### Instruction
Count the lines of the data that contain the string "cross", matching case exactly, and reply with the number alone.

### Material shown
========

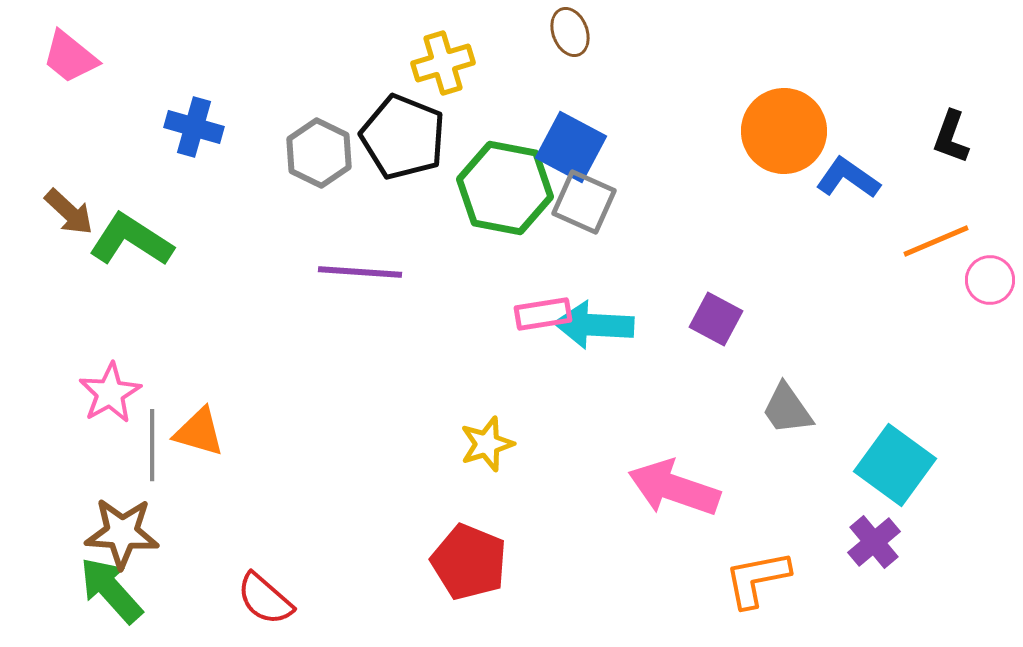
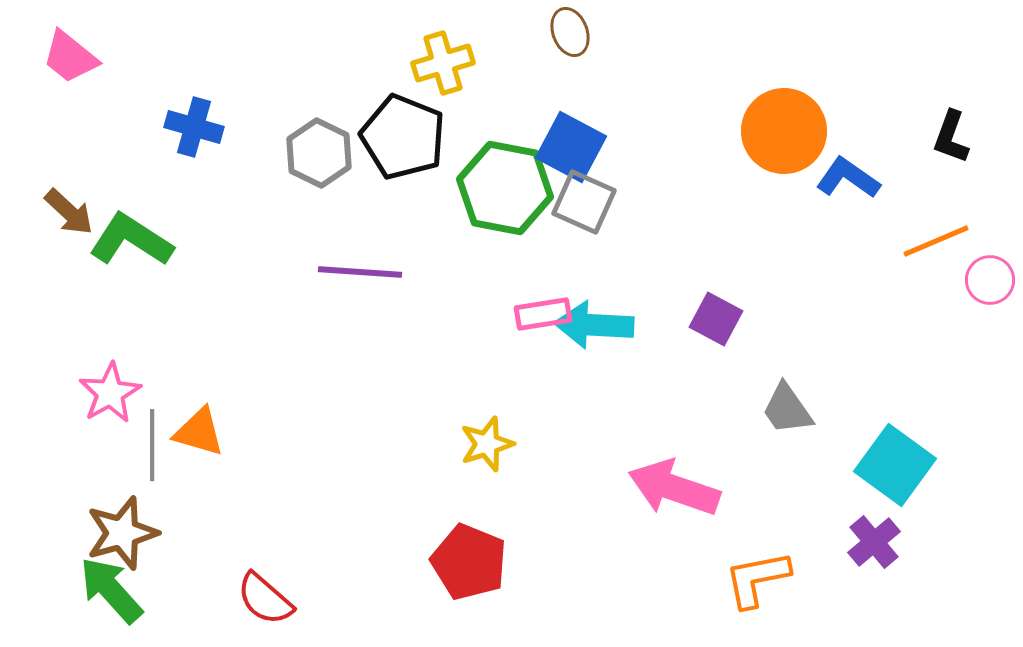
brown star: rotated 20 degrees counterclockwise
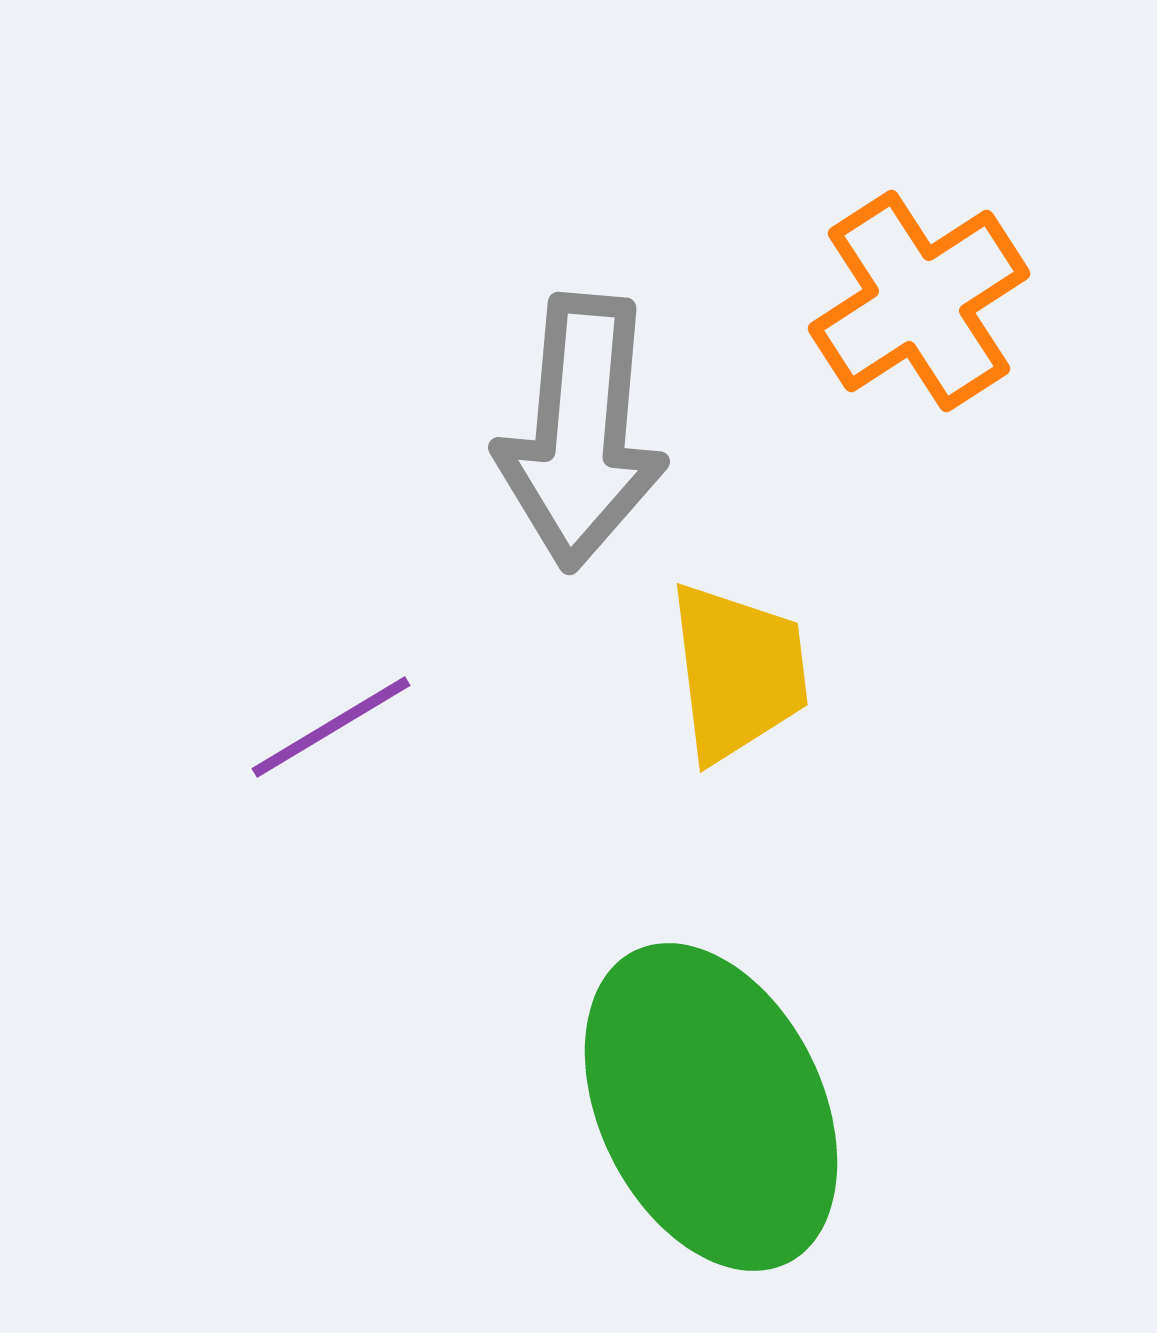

========

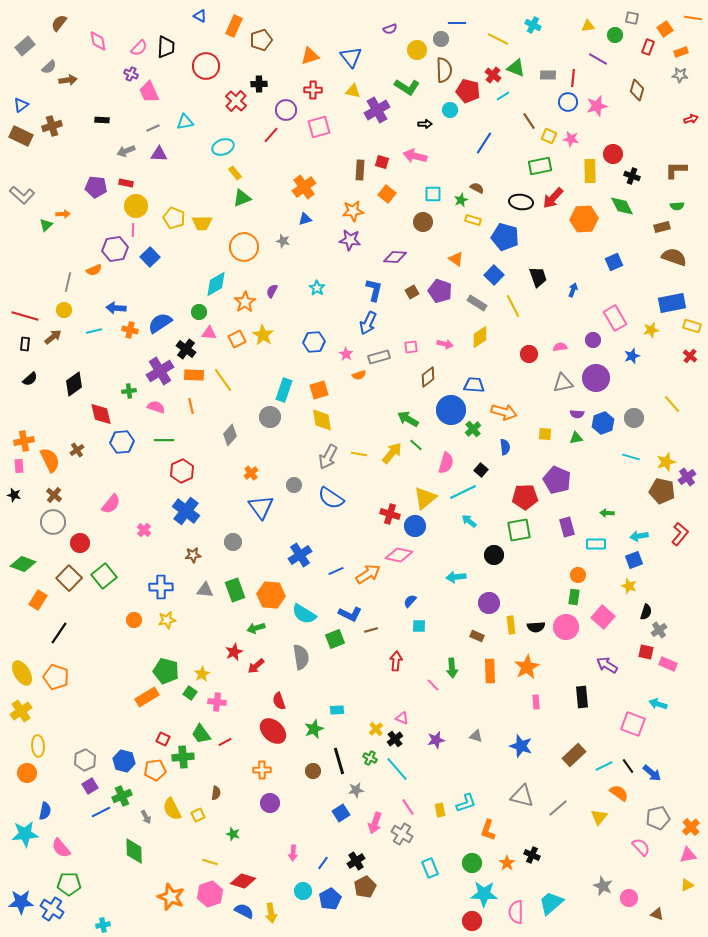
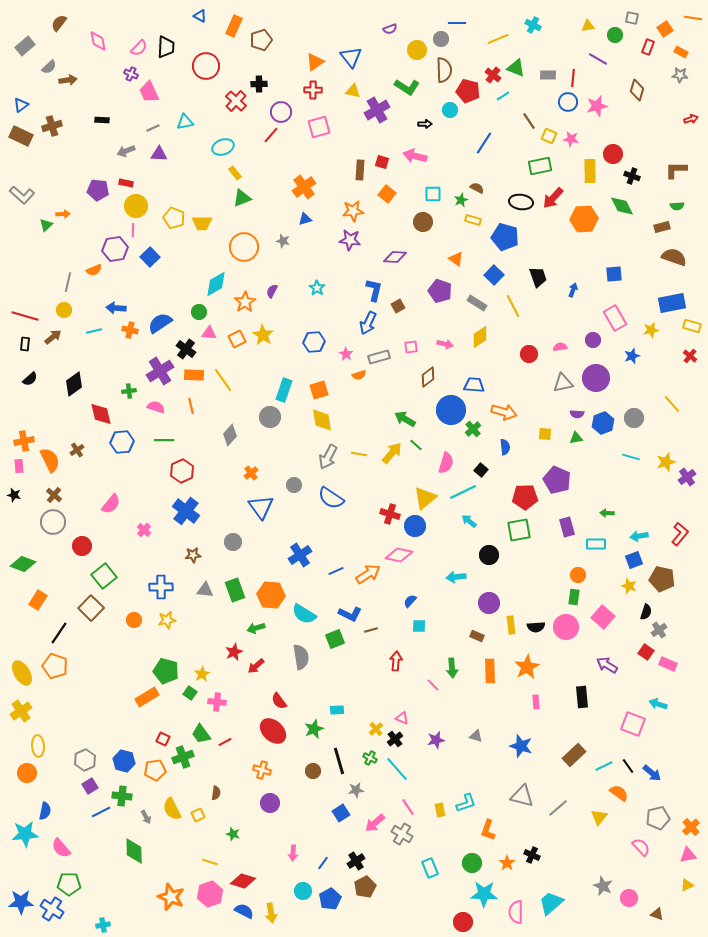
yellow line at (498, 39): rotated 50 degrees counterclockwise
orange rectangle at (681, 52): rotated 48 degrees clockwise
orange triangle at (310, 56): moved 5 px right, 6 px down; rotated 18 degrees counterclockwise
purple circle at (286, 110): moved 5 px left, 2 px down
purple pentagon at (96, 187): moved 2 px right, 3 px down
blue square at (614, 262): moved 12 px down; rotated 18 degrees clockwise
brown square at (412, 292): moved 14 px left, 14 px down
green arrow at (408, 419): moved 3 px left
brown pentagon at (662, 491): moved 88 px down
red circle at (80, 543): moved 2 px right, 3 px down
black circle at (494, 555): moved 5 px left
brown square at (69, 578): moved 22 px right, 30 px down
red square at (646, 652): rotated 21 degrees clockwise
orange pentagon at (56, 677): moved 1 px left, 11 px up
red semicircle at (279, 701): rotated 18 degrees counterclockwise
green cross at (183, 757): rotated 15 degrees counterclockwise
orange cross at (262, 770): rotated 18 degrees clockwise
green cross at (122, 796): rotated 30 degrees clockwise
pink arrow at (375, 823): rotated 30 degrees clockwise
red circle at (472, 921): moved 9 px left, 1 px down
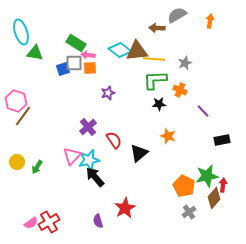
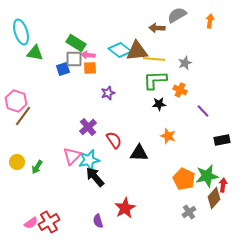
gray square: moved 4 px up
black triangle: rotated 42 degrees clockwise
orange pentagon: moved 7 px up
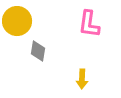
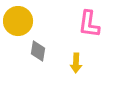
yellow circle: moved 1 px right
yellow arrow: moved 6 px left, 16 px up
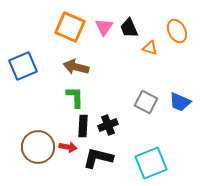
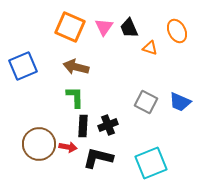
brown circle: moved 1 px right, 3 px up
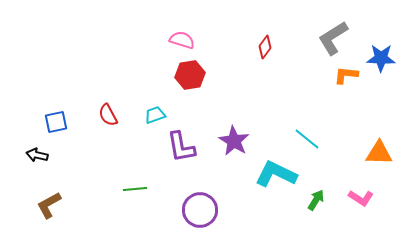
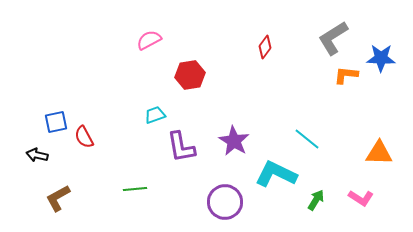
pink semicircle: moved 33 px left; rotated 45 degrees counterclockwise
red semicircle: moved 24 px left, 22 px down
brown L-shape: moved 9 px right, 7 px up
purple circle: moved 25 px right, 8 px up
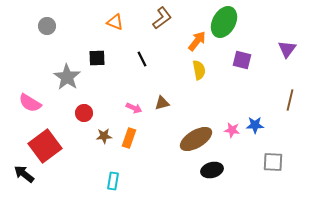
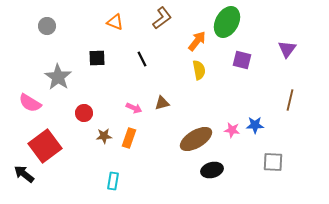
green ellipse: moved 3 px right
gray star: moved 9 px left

========

### Result
3